_Given records_
════

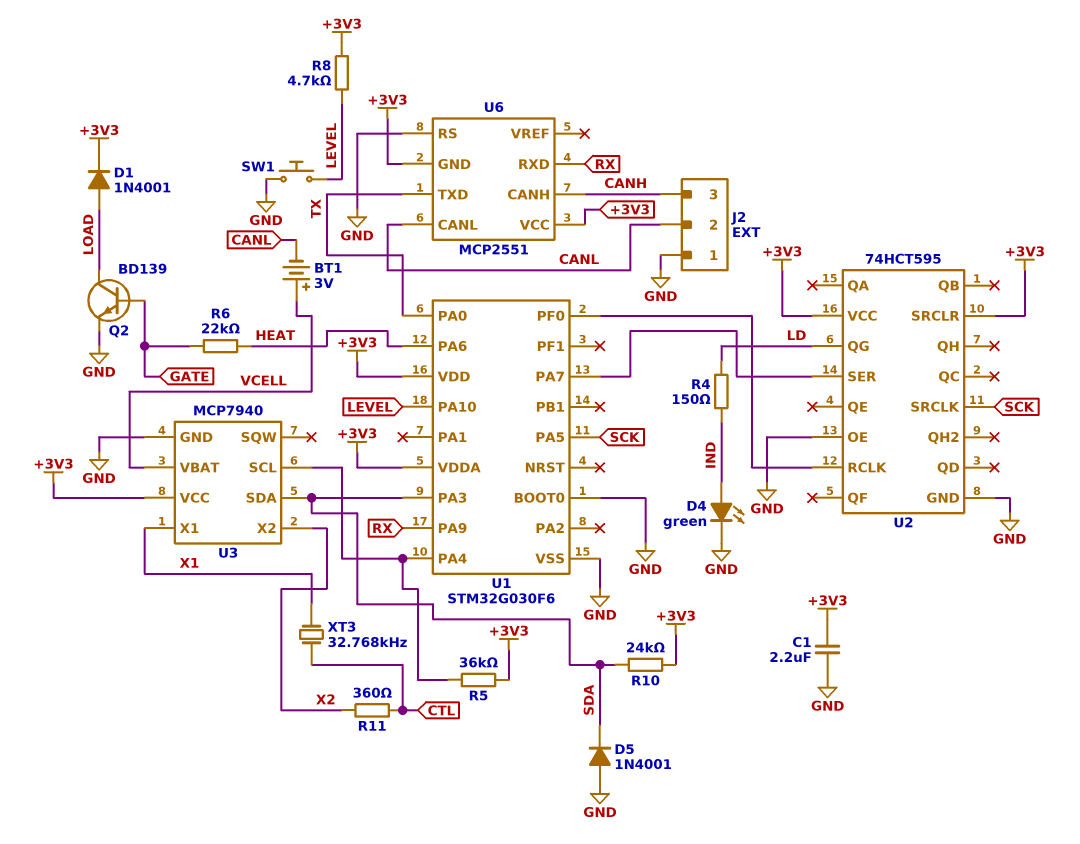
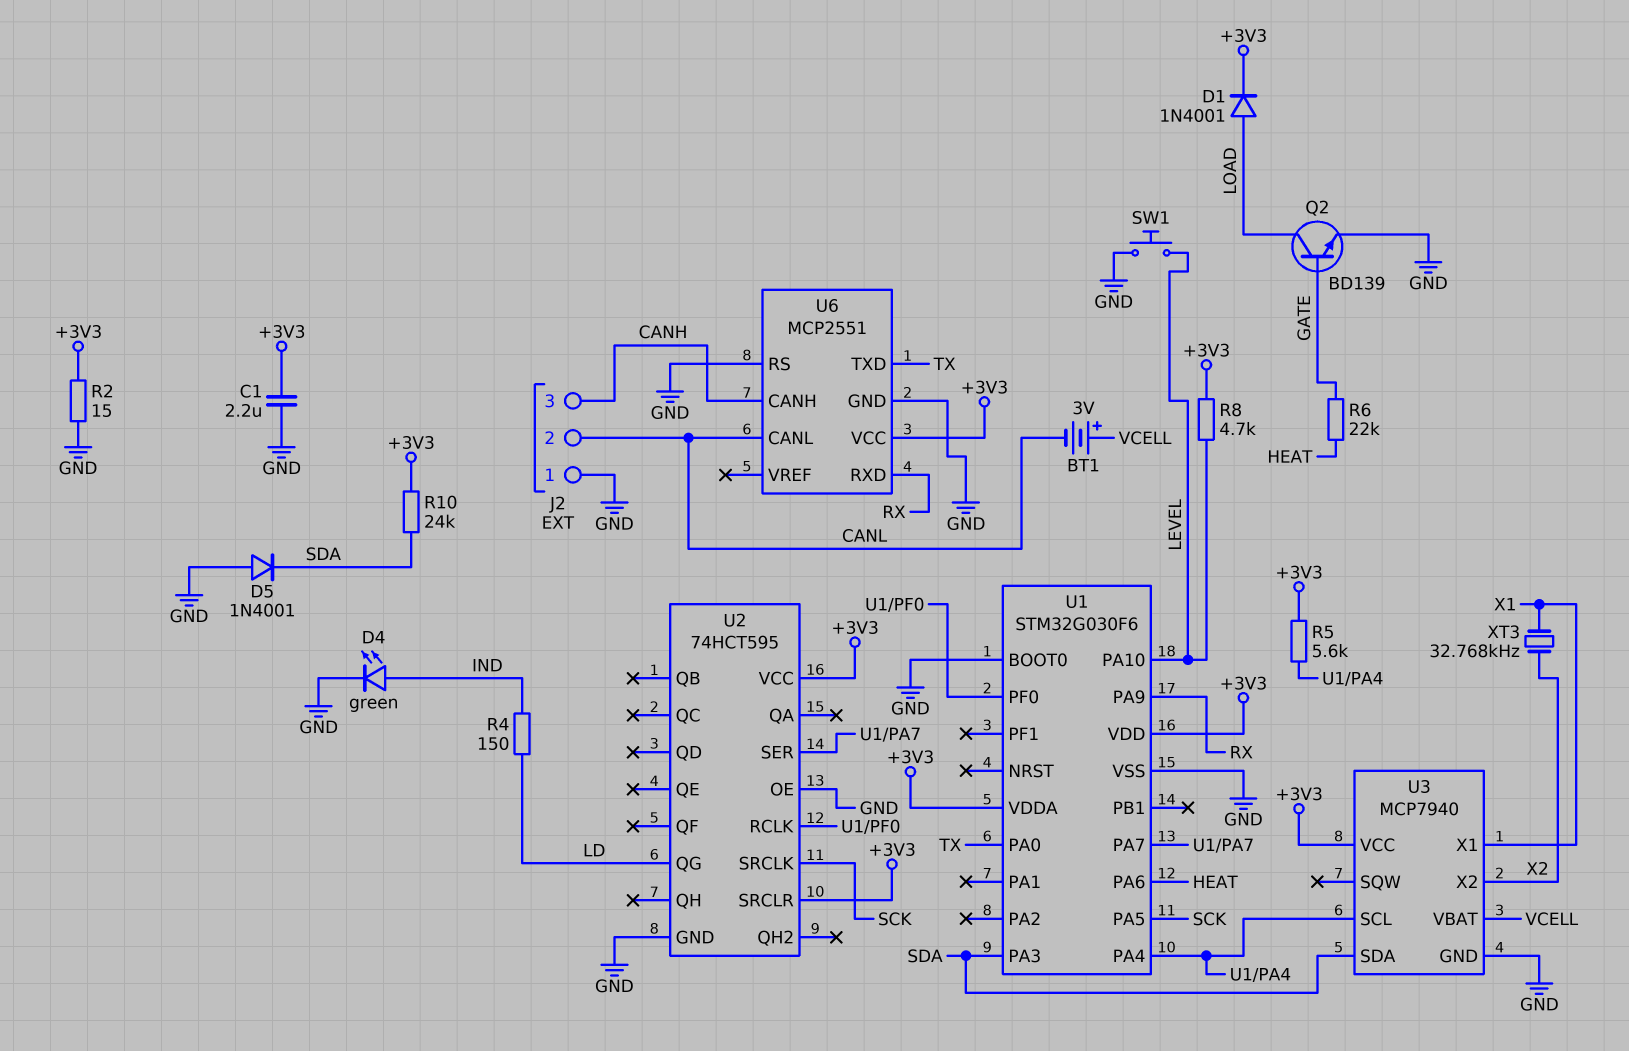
R2: none -> 15 (+3V3, GND)
R5: 36k (+3V3, U1/PA4) -> 5.6k (+3V3, U1/PA4)
R11: 360 (CTL, X2) -> none
U6 pin GND: +3V3 -> GND
XT3: 32.768kHz (CTL, X1) -> 32.768kHz (X1, X2)

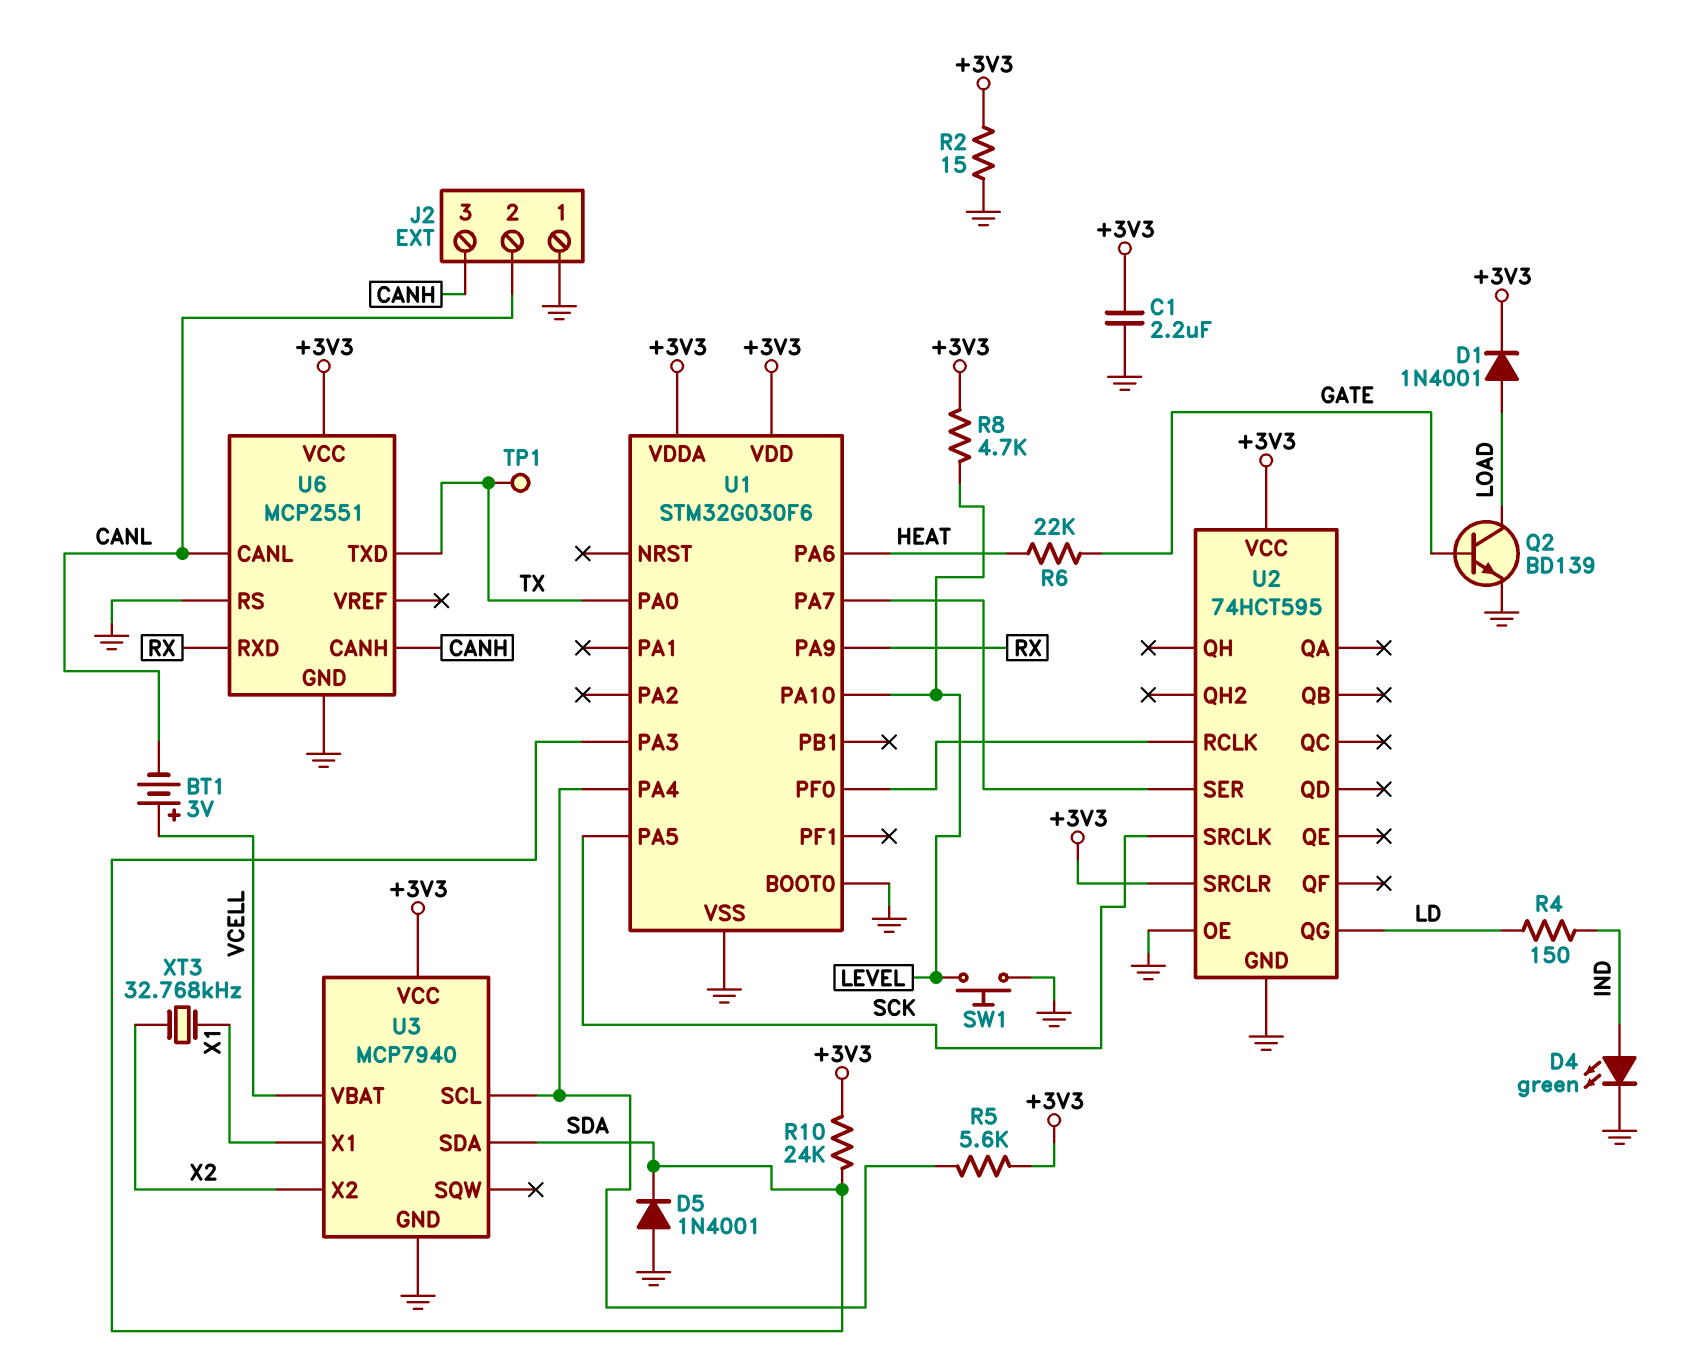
TP1: none -> test point (TX)

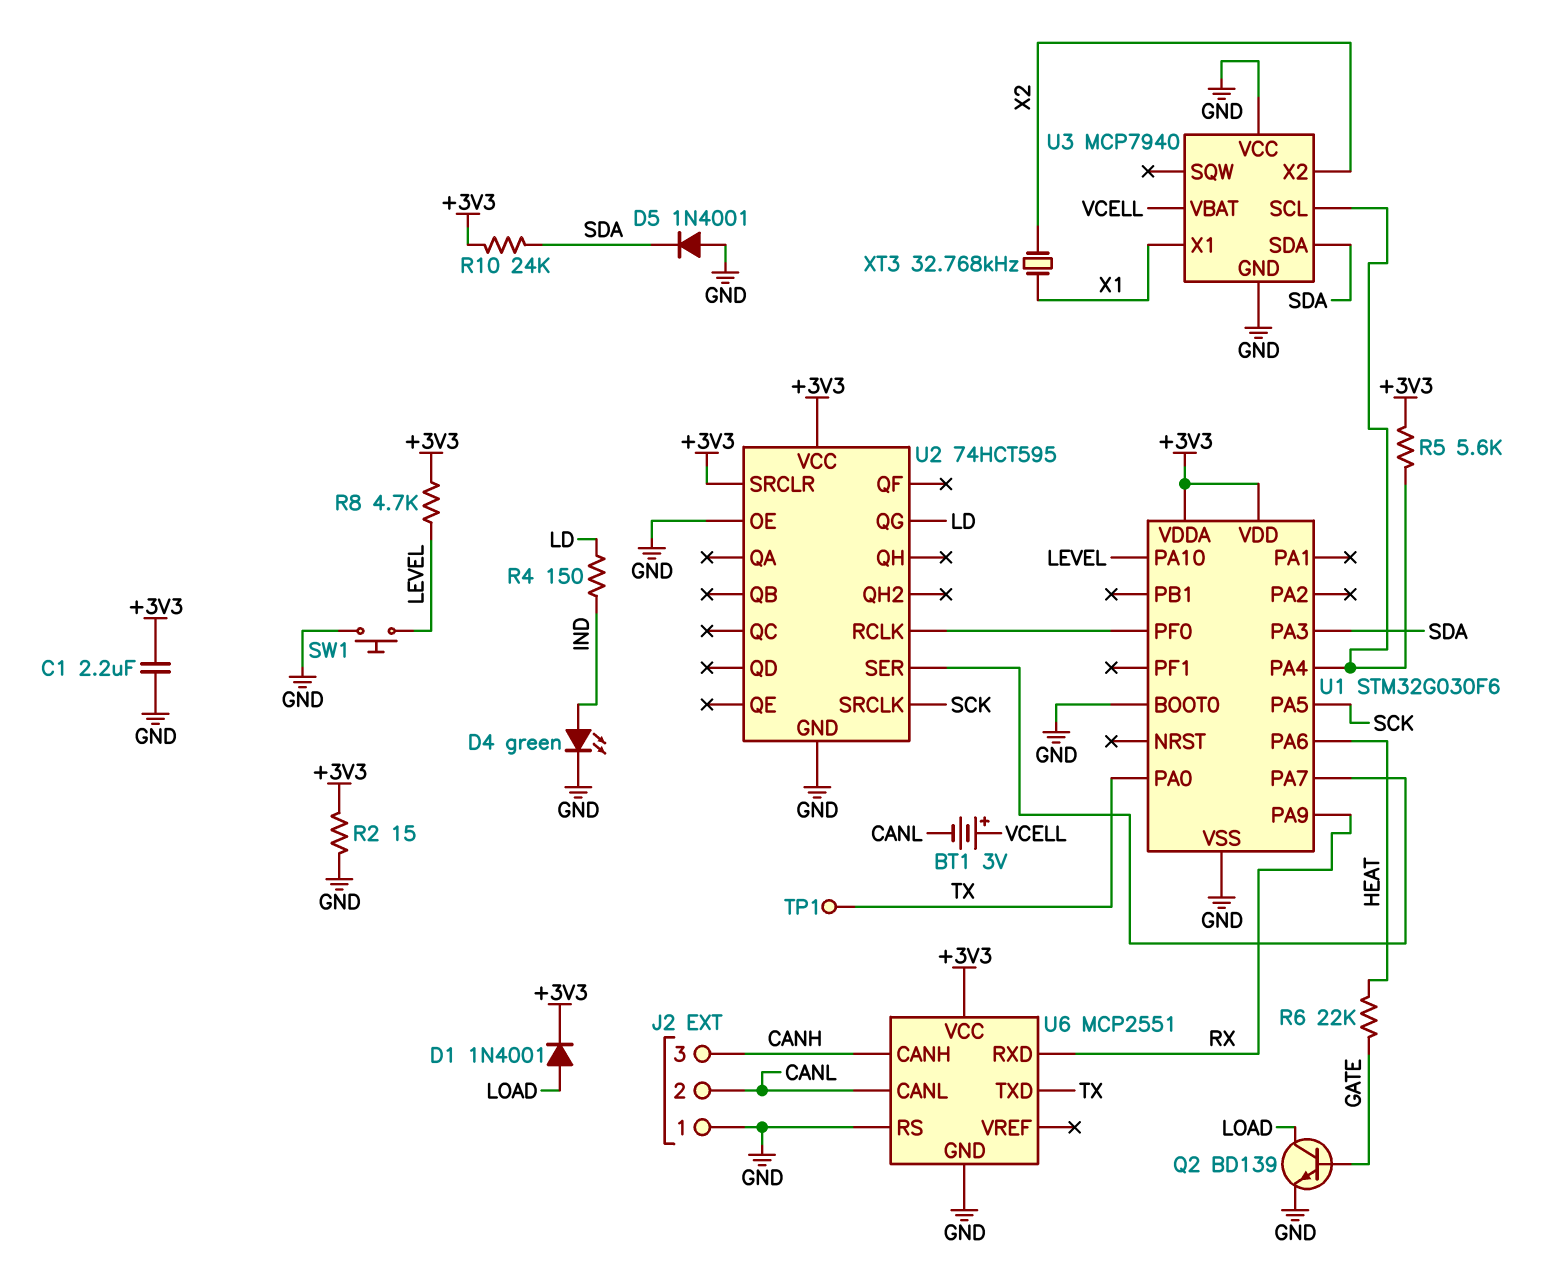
U3 pin VCC: +3V3 -> GND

════

_Task_
Each line above that contains the string "none" counts once; give the number of such lines and nothing more.

_Written response_
3